Directions. No pictures, please. Output the lines from the start of the data through the line that contains "V2: 12V (plus", both included, exactly as they stand.

(Before-and-after change records)
★ ★ ★ ★ ★ ★ ★

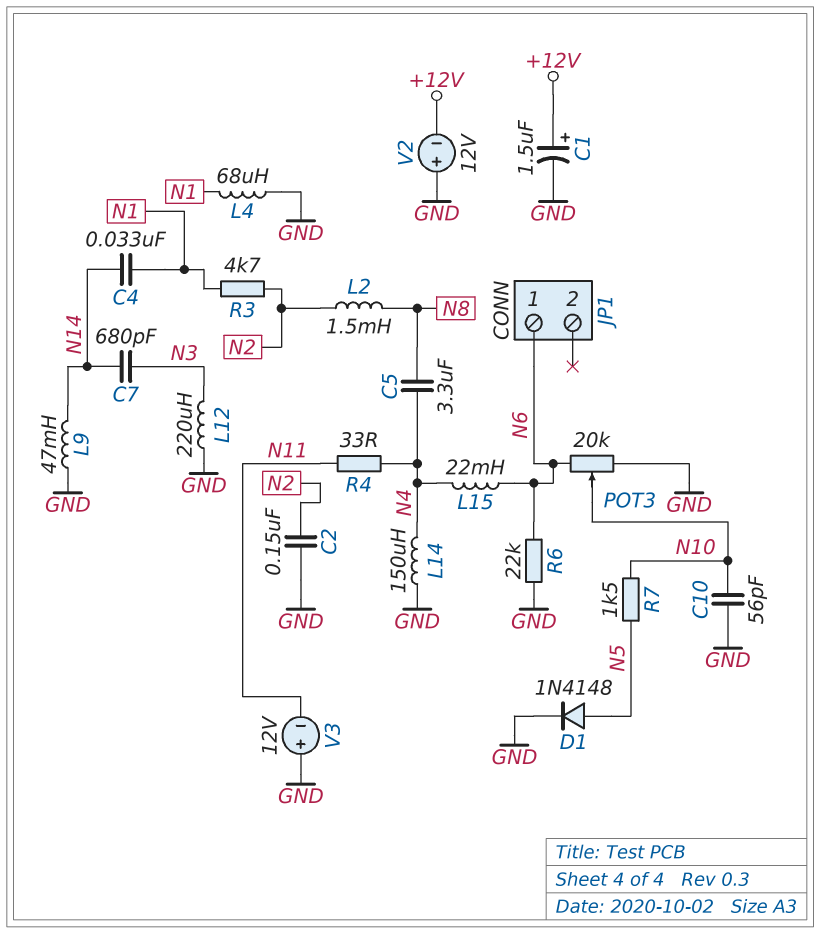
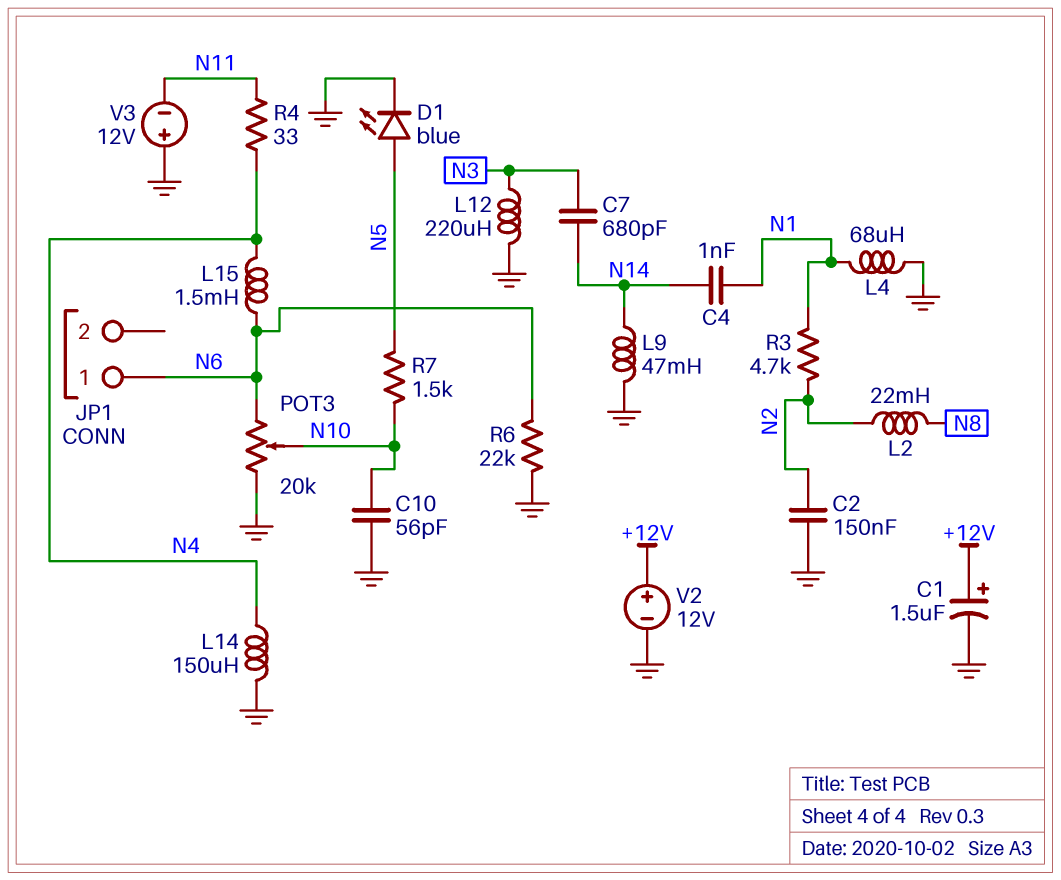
C4: 33nF (N1, N14) -> 1nF (N1, N14)
C5: 3.3uF (N4, N8) -> none
D1: diode 1N4148 (A N5, K GND) -> LED blue (A N5, K GND)
L2: 1.5mH (N2, N8) -> 22mH (N2, N8)
L15: 22mH (N4, N6) -> 1.5mH (N4, N6)
V2: 12V (plus GND, minus +12V) -> 12V (plus +12V, minus GND)

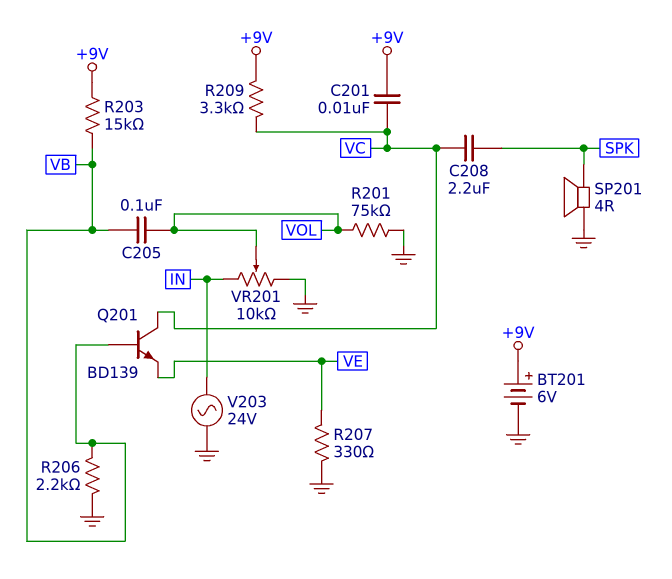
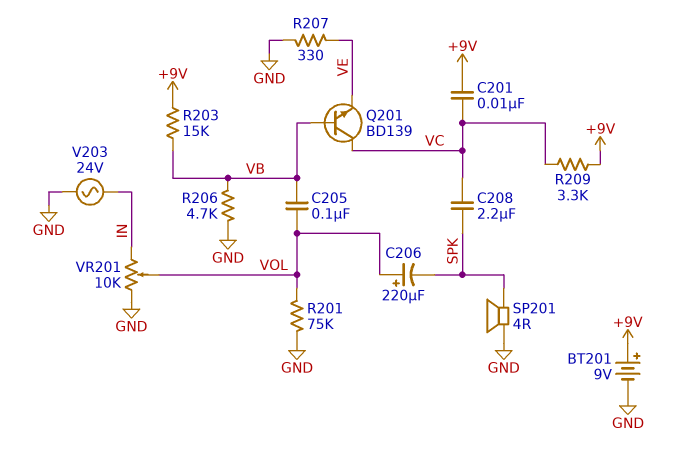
BT201: 6V (plus +9V, minus GND) -> 9V (plus +9V, minus GND)
C206: none -> 220uF (plus VOL, minus SPK)
R206: 2.2k (GND, VB) -> 4.7k (GND, VB)

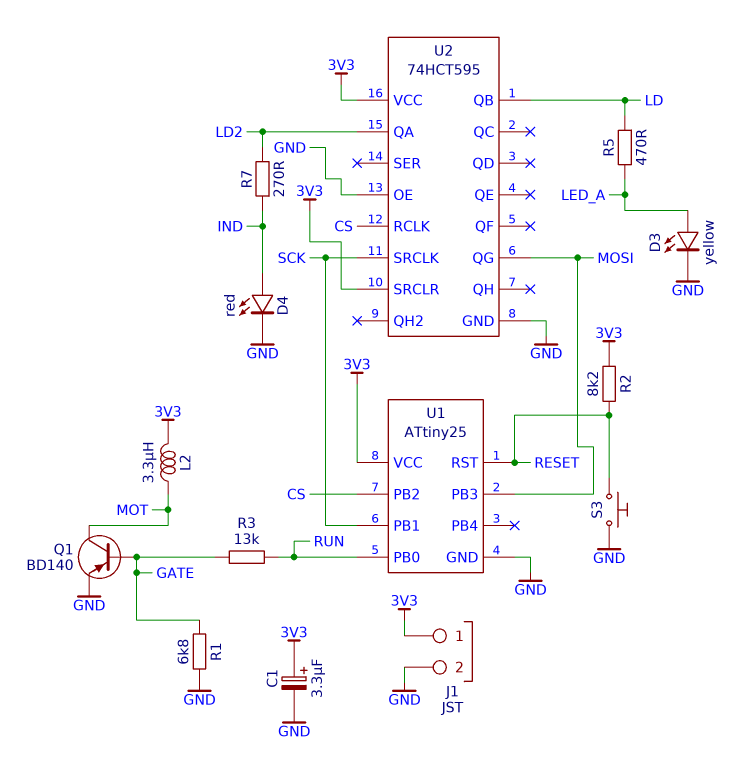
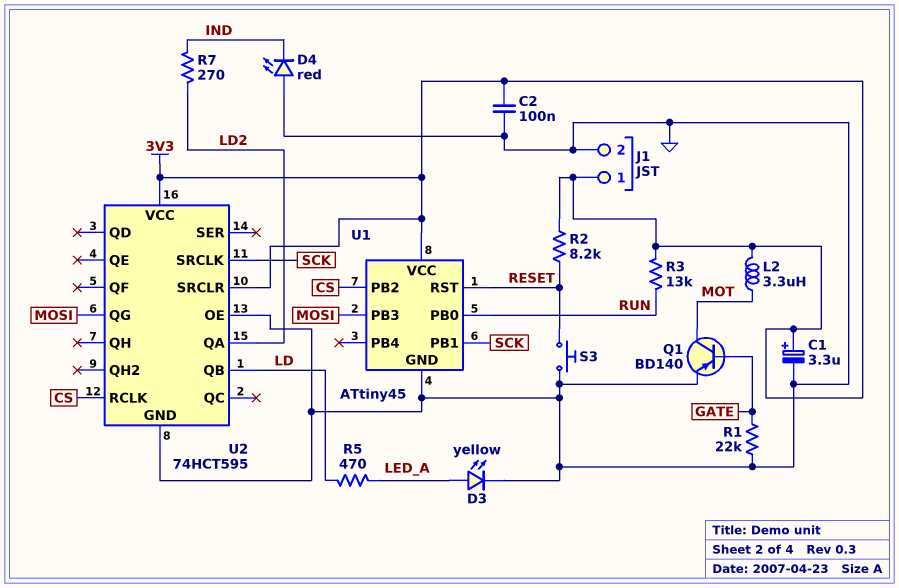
C2: none -> 100nF (3V3, GND)
D4: LED red (A IND, K GND) -> LED red (A GND, K IND)
R1: 6.8k (GATE, GND) -> 22k (GATE, GND)
R3: 13k (GATE, RUN) -> 13k (3V3, RUN)
U1: ATtiny25 -> ATtiny45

★ ★ ★ ★ ★ ★ ★

Result of the task.
C4: 33nF (N1, N14) -> 1nF (N1, N14)
C5: 3.3uF (N4, N8) -> none
D1: diode 1N4148 (A N5, K GND) -> LED blue (A N5, K GND)
L2: 1.5mH (N2, N8) -> 22mH (N2, N8)
L15: 22mH (N4, N6) -> 1.5mH (N4, N6)
V2: 12V (plus GND, minus +12V) -> 12V (plus +12V, minus GND)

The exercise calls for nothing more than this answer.